• **The task**
When the word "brown" shows up in a line of the data below, copy that whole line.

• **The data**
──────────

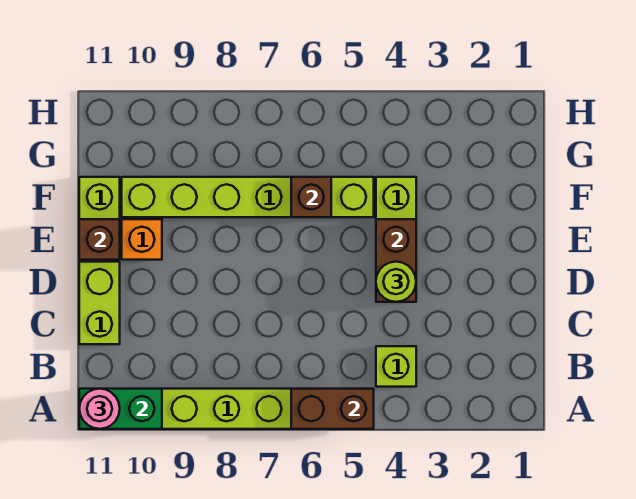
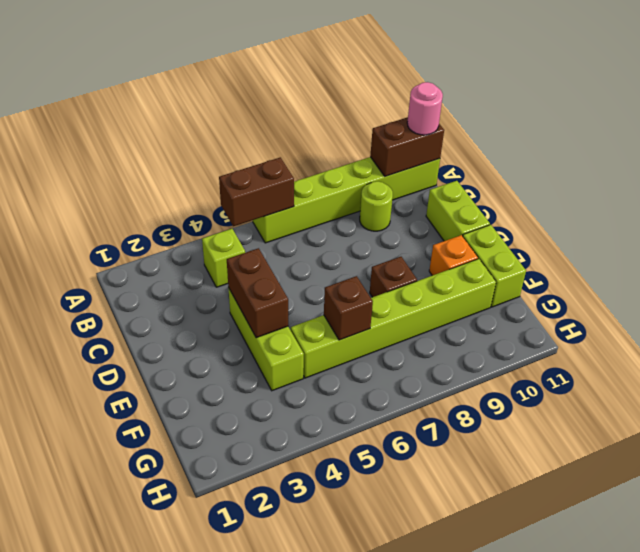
green brick A10:A11 level 2 -> brown brick A10:A11 level 2
lime round brick D4 level 3 -> lime round brick B9 level 1
brown brick E11 level 2 -> brown brick E8 level 1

──────────

• **Result**
green brick A10:A11 level 2 -> brown brick A10:A11 level 2
brown brick E11 level 2 -> brown brick E8 level 1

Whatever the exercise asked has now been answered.